**The input:**
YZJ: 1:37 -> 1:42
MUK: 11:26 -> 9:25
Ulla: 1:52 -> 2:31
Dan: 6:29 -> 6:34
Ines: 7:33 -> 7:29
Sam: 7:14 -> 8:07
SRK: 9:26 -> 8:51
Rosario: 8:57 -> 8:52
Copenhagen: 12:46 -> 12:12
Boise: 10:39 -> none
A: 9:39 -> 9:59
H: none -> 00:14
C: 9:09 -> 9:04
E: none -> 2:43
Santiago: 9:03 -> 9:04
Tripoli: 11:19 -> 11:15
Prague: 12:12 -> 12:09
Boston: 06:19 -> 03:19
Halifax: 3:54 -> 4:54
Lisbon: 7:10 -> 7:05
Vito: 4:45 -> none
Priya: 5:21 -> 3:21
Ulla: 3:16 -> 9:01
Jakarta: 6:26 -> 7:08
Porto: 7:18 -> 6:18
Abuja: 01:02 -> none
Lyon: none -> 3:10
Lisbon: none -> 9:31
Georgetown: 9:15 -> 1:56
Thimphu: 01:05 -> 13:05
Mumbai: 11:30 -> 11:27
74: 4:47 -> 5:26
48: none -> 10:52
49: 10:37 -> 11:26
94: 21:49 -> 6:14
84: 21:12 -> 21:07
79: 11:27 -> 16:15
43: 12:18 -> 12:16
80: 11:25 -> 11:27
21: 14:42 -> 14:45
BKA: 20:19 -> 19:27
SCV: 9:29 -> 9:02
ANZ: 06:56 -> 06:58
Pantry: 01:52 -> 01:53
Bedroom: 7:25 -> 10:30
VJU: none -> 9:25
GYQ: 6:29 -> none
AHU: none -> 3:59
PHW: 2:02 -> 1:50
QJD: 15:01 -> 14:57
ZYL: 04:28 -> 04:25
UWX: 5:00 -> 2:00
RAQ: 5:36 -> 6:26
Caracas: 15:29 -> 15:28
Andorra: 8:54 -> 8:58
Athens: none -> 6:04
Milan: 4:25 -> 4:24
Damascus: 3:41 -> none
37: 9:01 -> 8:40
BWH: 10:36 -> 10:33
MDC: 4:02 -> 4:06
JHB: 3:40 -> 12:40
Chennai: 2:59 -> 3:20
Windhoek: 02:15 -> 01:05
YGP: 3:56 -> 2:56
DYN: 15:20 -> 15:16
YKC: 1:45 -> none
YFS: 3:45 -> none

**Task prompt:**
Reproduce the entire listing above line for line, keeping every name and time unchanged.

**Solution to the exercise:**
YZJ: 1:37 -> 1:42
MUK: 11:26 -> 9:25
Ulla: 1:52 -> 2:31
Dan: 6:29 -> 6:34
Ines: 7:33 -> 7:29
Sam: 7:14 -> 8:07
SRK: 9:26 -> 8:51
Rosario: 8:57 -> 8:52
Copenhagen: 12:46 -> 12:12
Boise: 10:39 -> none
A: 9:39 -> 9:59
H: none -> 00:14
C: 9:09 -> 9:04
E: none -> 2:43
Santiago: 9:03 -> 9:04
Tripoli: 11:19 -> 11:15
Prague: 12:12 -> 12:09
Boston: 06:19 -> 03:19
Halifax: 3:54 -> 4:54
Lisbon: 7:10 -> 7:05
Vito: 4:45 -> none
Priya: 5:21 -> 3:21
Ulla: 3:16 -> 9:01
Jakarta: 6:26 -> 7:08
Porto: 7:18 -> 6:18
Abuja: 01:02 -> none
Lyon: none -> 3:10
Lisbon: none -> 9:31
Georgetown: 9:15 -> 1:56
Thimphu: 01:05 -> 13:05
Mumbai: 11:30 -> 11:27
74: 4:47 -> 5:26
48: none -> 10:52
49: 10:37 -> 11:26
94: 21:49 -> 6:14
84: 21:12 -> 21:07
79: 11:27 -> 16:15
43: 12:18 -> 12:16
80: 11:25 -> 11:27
21: 14:42 -> 14:45
BKA: 20:19 -> 19:27
SCV: 9:29 -> 9:02
ANZ: 06:56 -> 06:58
Pantry: 01:52 -> 01:53
Bedroom: 7:25 -> 10:30
VJU: none -> 9:25
GYQ: 6:29 -> none
AHU: none -> 3:59
PHW: 2:02 -> 1:50
QJD: 15:01 -> 14:57
ZYL: 04:28 -> 04:25
UWX: 5:00 -> 2:00
RAQ: 5:36 -> 6:26
Caracas: 15:29 -> 15:28
Andorra: 8:54 -> 8:58
Athens: none -> 6:04
Milan: 4:25 -> 4:24
Damascus: 3:41 -> none
37: 9:01 -> 8:40
BWH: 10:36 -> 10:33
MDC: 4:02 -> 4:06
JHB: 3:40 -> 12:40
Chennai: 2:59 -> 3:20
Windhoek: 02:15 -> 01:05
YGP: 3:56 -> 2:56
DYN: 15:20 -> 15:16
YKC: 1:45 -> none
YFS: 3:45 -> none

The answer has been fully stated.